- _How to complete this task_
Beneath this task are records; print exactly the stretch of them from the line with "camera: 45 degrees right, 10 degrees up" through the line with "(703, 243) = (703, 411): brown", both ends included.

(Records to process)

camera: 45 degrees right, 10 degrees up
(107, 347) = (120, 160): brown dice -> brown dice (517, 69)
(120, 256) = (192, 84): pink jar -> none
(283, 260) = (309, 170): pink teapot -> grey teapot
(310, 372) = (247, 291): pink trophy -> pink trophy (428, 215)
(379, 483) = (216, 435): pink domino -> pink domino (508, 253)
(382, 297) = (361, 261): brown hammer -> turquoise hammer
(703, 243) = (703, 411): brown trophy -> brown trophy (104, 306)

(End Records to process)
(Records to process)

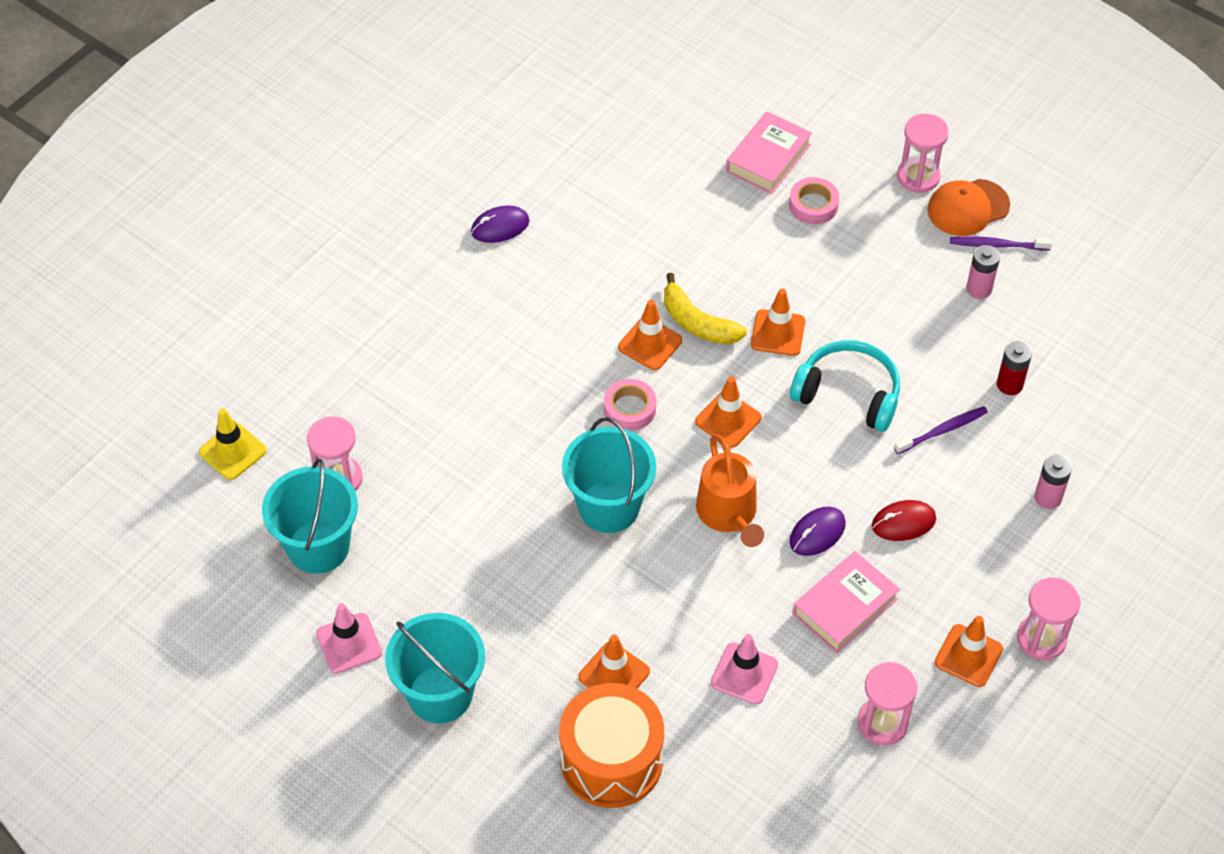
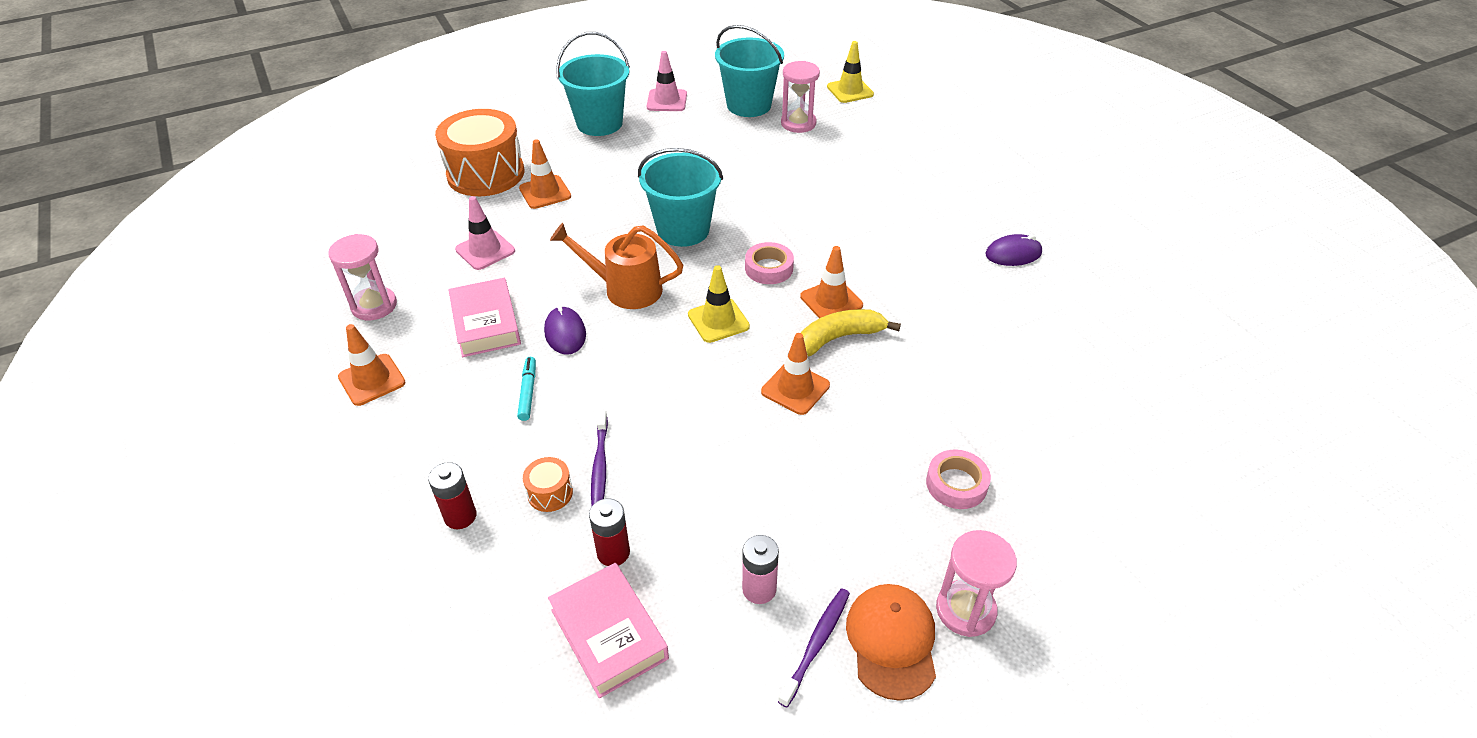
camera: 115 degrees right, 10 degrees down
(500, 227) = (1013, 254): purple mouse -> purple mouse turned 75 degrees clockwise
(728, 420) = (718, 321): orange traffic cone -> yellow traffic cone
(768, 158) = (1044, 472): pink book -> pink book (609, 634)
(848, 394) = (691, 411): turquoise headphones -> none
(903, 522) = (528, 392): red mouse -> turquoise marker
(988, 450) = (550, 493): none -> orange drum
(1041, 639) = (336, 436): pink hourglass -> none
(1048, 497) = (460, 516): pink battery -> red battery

(End Records to process)

- _Answer to this exercise_
camera: 45 degrees right, 10 degrees up
(107, 347) = (120, 160): brown dice -> brown dice (517, 69)
(120, 256) = (192, 84): pink jar -> none
(283, 260) = (309, 170): pink teapot -> grey teapot
(310, 372) = (247, 291): pink trophy -> pink trophy (428, 215)
(379, 483) = (216, 435): pink domino -> pink domino (508, 253)
(382, 297) = (361, 261): brown hammer -> turquoise hammer
(703, 243) = (703, 411): brown trophy -> brown trophy (104, 306)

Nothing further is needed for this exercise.